§ **WHAT THE TASK REQUIRES**: Your task is to repeat the lines below exactly, excluding any pictures they contain.

§ **DATASET SECTION**:
▶
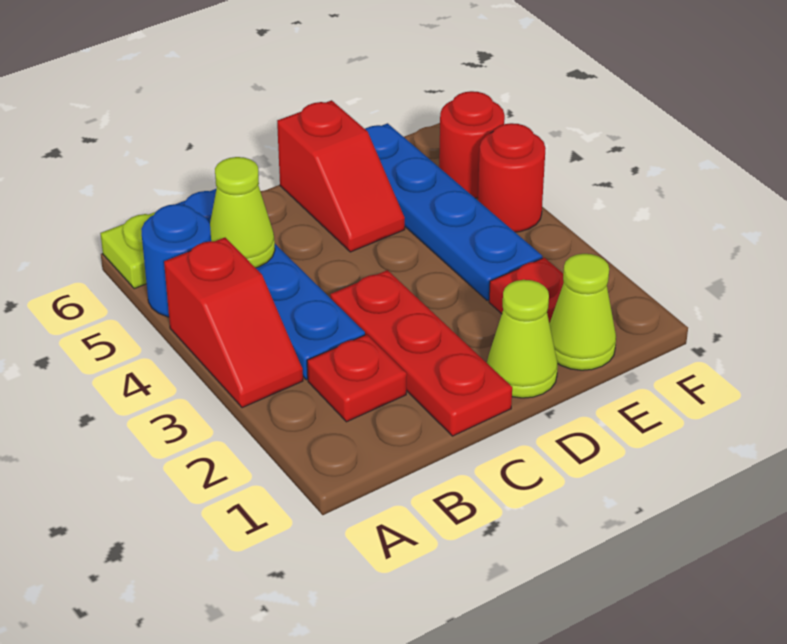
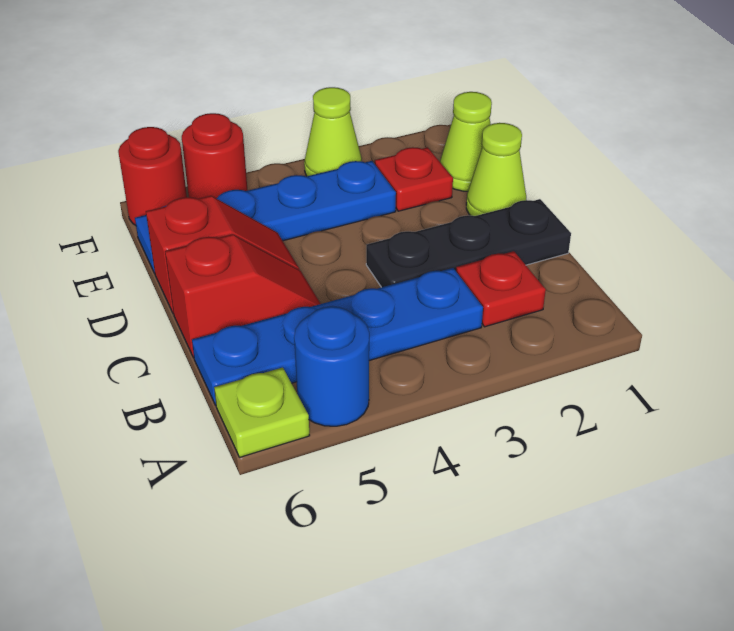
red slope A3:A4 level 1 top 4 -> red slope C5:C6 level 1 top 6
lime cone B5 level 2 -> lime cone F3 level 1
red plate C1:C3 level 1 -> black plate C1:C3 level 1
red round brick F4 level 1 -> red round brick F6 level 1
◀
§ **ANSWER TO THIS PROBLEM**:
red slope A3:A4 level 1 top 4 -> red slope C5:C6 level 1 top 6
lime cone B5 level 2 -> lime cone F3 level 1
red plate C1:C3 level 1 -> black plate C1:C3 level 1
red round brick F4 level 1 -> red round brick F6 level 1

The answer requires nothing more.